#### Data extracts

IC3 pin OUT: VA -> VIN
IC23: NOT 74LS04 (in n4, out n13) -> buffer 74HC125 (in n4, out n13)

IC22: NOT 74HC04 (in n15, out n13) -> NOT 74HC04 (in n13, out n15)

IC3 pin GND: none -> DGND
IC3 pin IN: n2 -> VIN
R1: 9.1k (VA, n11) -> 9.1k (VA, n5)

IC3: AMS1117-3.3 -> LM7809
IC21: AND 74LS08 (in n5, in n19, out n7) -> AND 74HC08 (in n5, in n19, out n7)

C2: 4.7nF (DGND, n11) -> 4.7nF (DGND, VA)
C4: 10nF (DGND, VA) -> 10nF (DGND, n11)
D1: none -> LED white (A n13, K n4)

########
#### Data extracts

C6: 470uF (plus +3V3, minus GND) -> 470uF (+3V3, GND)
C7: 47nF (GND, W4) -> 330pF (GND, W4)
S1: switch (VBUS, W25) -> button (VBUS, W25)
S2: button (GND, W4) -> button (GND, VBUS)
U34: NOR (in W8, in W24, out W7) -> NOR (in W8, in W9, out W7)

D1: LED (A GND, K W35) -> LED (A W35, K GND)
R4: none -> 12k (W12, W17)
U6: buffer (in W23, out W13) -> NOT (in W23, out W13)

########
#### Data extracts

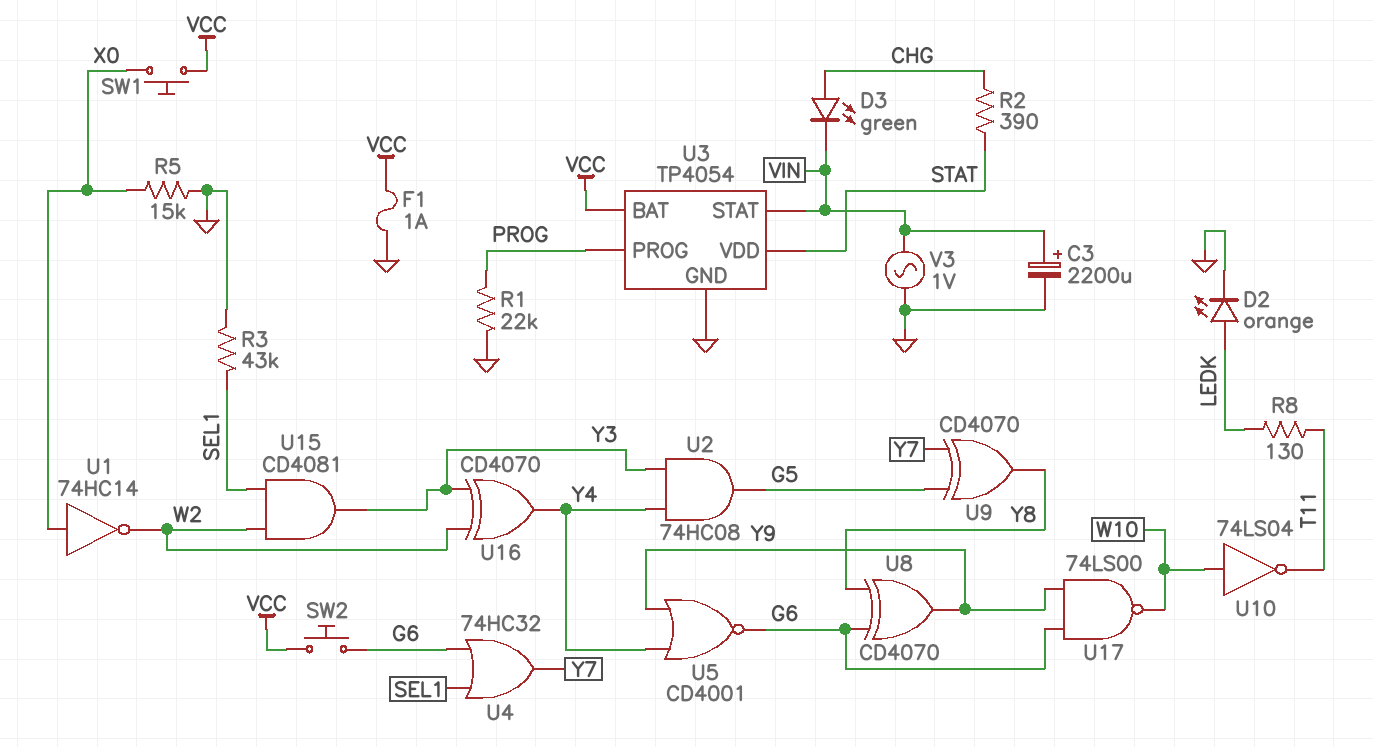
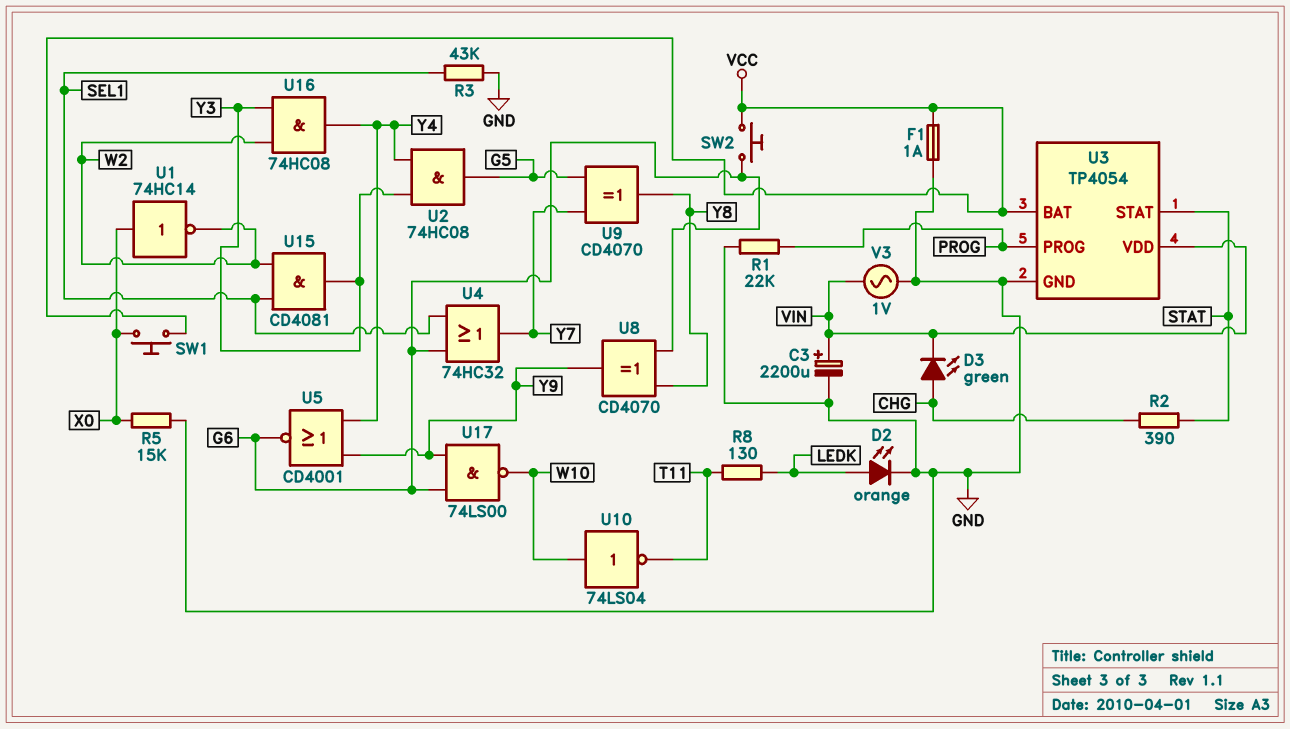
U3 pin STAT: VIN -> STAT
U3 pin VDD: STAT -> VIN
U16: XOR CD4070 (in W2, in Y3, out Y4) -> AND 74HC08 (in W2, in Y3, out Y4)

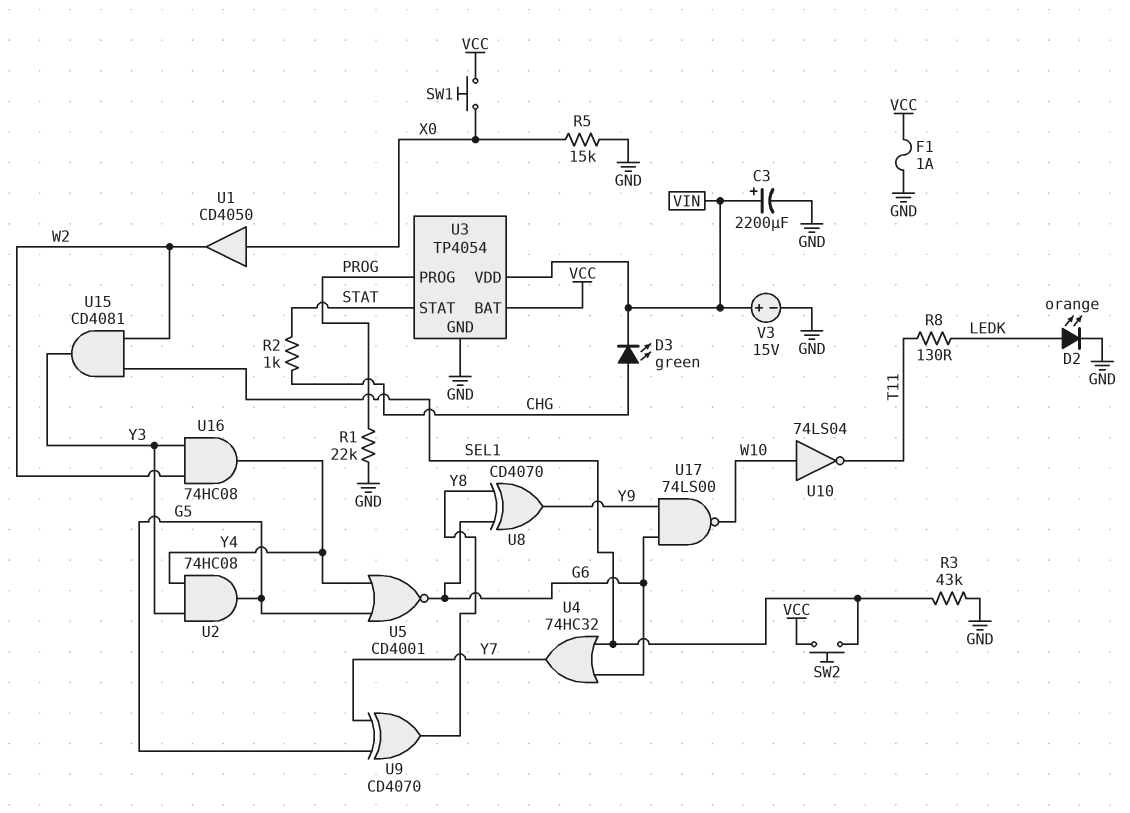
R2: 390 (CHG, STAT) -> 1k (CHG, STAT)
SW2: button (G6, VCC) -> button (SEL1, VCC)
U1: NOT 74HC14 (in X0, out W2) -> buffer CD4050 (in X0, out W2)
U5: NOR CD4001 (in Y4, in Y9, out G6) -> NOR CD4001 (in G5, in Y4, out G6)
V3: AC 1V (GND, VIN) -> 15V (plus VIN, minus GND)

########

The task: Copy out every line from the data above in which the word "buffer" occurs.

Answer below:
IC23: NOT 74LS04 (in n4, out n13) -> buffer 74HC125 (in n4, out n13)
U6: buffer (in W23, out W13) -> NOT (in W23, out W13)
U1: NOT 74HC14 (in X0, out W2) -> buffer CD4050 (in X0, out W2)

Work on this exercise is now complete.